How to complete this task:
Search the data for "longest". Each line containing it is to be copied.

(Collected data)
◆ ◆ ◆

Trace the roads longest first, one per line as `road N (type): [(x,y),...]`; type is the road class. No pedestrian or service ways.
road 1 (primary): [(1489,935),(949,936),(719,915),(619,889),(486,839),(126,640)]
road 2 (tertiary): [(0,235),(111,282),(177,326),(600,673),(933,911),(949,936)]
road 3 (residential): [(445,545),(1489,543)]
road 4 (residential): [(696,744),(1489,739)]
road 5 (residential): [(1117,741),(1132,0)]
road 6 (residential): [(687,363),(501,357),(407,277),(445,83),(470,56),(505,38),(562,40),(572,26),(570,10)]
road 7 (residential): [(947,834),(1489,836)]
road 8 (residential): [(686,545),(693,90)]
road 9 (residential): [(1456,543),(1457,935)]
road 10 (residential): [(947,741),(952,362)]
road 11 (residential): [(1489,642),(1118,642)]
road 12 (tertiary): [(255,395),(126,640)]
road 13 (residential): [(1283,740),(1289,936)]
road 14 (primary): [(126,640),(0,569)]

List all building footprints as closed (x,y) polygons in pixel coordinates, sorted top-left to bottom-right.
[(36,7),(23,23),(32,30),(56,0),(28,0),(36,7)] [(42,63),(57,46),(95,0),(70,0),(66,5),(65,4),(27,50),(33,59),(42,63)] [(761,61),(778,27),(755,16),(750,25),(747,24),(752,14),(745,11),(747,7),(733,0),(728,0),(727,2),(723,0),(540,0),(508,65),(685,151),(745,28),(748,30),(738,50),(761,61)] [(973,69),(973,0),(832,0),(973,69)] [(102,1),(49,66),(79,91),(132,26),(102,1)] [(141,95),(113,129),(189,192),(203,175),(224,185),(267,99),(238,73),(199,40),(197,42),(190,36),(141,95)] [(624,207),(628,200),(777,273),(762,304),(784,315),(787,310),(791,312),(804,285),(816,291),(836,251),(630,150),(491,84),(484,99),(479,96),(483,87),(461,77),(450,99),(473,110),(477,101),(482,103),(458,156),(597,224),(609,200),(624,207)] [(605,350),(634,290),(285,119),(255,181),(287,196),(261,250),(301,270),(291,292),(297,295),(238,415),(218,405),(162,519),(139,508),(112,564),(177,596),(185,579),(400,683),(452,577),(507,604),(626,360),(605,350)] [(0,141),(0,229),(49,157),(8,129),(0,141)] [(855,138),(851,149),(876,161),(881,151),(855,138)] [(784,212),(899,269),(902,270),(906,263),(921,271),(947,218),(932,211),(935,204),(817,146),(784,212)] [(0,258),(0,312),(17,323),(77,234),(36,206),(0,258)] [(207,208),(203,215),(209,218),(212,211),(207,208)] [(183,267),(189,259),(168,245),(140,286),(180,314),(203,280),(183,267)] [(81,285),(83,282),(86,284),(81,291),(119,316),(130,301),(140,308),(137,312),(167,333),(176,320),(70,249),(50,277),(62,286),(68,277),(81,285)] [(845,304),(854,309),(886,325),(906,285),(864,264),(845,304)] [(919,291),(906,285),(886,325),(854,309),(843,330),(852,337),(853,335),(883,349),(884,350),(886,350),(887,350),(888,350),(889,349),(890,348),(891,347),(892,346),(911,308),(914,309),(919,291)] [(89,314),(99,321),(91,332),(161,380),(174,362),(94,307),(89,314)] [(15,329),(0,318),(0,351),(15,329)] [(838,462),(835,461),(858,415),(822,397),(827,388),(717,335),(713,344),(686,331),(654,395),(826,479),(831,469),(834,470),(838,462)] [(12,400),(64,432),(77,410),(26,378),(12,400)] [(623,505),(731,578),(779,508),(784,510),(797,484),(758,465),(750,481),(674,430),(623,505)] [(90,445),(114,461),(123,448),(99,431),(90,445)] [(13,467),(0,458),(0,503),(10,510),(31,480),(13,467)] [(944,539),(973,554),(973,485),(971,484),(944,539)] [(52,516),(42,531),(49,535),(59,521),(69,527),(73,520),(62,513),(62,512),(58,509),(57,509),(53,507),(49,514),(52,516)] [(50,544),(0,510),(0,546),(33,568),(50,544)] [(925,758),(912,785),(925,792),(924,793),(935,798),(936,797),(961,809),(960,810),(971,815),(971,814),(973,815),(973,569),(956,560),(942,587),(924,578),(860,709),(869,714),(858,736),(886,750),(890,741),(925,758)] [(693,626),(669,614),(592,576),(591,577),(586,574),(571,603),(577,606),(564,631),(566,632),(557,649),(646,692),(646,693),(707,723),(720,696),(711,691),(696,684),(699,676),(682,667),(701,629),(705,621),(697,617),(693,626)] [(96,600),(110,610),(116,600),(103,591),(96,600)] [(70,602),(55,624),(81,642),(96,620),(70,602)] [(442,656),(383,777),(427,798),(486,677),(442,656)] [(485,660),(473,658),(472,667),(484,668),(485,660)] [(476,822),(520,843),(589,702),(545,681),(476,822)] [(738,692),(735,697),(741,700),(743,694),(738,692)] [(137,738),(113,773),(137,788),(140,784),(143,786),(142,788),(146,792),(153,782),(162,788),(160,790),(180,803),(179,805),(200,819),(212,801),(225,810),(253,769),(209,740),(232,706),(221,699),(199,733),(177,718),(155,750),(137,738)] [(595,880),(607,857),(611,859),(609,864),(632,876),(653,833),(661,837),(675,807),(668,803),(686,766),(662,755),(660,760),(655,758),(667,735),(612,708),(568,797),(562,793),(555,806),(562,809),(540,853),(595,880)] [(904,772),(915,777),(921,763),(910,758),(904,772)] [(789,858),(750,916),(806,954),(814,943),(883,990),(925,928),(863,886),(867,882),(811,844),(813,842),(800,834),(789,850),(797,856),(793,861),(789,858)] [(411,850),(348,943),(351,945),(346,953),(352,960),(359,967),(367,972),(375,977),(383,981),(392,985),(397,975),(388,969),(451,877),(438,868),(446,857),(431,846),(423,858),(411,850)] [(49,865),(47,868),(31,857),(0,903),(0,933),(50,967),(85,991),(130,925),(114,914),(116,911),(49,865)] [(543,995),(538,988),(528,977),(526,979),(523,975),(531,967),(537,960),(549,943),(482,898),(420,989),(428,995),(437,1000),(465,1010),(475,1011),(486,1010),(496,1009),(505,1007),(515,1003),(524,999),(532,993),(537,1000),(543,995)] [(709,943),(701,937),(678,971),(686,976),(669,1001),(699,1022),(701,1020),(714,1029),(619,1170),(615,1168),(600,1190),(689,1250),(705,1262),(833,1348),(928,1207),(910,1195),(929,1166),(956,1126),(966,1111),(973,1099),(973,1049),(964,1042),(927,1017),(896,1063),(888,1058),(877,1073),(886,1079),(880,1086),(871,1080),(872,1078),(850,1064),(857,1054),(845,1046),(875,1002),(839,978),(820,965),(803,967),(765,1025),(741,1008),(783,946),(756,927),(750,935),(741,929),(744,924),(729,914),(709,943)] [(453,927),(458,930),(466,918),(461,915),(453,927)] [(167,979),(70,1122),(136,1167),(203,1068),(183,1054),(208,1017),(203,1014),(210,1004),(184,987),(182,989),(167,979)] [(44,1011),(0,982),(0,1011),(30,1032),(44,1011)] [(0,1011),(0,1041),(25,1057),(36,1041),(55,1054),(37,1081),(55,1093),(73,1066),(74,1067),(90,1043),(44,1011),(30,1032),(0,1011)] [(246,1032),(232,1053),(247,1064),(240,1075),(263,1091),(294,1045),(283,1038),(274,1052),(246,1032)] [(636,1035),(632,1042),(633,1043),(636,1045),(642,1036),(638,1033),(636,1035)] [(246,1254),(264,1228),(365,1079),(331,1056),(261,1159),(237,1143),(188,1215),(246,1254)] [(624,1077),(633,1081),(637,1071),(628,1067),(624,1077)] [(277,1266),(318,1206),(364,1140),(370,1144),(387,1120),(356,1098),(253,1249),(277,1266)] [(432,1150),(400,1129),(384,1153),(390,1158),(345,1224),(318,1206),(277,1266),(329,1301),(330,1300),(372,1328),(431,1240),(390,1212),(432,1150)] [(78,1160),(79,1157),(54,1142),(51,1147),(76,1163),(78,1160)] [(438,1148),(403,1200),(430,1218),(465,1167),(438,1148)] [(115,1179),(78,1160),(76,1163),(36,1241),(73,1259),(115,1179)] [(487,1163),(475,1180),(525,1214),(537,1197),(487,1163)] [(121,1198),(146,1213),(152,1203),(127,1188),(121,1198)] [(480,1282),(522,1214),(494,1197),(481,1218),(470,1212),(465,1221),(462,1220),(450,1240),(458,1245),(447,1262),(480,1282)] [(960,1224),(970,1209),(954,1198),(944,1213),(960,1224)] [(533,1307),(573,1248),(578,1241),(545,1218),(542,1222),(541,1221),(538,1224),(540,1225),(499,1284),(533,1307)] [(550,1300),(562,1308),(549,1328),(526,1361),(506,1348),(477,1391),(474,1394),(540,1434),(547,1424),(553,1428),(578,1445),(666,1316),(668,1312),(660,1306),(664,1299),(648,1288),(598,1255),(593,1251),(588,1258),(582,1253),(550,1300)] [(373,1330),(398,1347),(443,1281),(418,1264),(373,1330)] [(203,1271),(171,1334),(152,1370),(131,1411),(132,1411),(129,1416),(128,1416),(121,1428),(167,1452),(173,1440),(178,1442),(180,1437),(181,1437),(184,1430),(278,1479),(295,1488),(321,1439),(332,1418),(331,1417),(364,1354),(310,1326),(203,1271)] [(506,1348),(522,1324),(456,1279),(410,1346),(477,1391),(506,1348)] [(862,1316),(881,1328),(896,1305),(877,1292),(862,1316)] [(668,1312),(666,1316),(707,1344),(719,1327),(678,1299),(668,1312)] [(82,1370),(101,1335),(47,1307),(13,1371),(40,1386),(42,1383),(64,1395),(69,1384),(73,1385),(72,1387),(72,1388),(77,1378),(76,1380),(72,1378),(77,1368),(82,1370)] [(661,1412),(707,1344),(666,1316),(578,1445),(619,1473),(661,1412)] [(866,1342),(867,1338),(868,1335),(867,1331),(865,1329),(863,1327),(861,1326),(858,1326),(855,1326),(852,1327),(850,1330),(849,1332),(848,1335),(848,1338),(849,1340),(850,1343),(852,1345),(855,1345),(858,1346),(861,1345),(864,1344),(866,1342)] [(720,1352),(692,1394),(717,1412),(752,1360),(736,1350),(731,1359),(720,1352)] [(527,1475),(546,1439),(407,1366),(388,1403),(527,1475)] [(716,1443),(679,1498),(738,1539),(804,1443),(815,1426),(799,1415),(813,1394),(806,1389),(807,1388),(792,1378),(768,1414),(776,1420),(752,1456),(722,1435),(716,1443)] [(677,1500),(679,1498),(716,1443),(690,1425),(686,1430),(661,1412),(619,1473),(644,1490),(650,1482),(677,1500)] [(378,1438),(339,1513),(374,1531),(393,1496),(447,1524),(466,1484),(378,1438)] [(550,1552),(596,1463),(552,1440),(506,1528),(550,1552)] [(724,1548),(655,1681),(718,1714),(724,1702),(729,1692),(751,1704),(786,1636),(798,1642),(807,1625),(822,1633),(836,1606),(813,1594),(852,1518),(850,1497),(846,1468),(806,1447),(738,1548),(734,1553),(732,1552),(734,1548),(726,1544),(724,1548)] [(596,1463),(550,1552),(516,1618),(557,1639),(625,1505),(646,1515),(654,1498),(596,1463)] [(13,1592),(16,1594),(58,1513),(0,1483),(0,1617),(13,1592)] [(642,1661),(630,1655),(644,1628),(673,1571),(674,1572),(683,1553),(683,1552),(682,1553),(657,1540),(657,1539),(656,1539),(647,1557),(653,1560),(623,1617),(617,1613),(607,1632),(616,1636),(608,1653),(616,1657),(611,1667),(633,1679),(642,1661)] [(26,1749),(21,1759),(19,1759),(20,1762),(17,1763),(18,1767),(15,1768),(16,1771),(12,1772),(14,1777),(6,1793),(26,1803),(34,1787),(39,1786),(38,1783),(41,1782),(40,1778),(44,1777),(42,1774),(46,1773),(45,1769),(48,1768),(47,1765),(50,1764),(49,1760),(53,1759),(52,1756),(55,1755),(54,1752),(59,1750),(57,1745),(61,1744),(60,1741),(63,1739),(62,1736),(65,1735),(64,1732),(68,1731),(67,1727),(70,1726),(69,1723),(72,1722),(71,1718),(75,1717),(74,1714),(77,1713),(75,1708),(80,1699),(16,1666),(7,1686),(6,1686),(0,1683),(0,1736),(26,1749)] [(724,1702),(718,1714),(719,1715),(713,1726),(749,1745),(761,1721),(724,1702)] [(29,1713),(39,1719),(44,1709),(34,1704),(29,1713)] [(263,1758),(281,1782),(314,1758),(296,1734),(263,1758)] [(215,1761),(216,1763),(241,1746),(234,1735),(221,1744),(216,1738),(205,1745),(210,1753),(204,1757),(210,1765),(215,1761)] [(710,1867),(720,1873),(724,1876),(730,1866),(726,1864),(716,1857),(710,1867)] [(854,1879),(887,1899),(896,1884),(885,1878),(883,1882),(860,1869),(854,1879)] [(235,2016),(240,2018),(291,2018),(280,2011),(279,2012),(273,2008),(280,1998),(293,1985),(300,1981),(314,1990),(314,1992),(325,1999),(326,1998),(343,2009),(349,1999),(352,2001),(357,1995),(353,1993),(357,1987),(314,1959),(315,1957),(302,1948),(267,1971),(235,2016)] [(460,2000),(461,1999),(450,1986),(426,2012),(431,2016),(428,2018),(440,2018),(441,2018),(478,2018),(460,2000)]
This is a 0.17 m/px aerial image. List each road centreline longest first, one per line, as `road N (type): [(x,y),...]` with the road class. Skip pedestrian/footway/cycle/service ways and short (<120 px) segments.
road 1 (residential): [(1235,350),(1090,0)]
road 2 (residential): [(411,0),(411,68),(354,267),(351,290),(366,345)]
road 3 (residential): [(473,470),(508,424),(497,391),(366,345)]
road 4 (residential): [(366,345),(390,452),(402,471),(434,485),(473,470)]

◆ ◆ ◆

Exercise output:
Trace the roads longest first, one per line as `road N (type): [(x,y),...]`; type is the road class. No pedestrian or service ways.
This is a 0.17 m/px aerial image. List each road centreline longest first, one per line, as `road N (type): [(x,y),...]` with the road class. Skip pedestrian/footway/cycle/service ways and short (<120 px) segments.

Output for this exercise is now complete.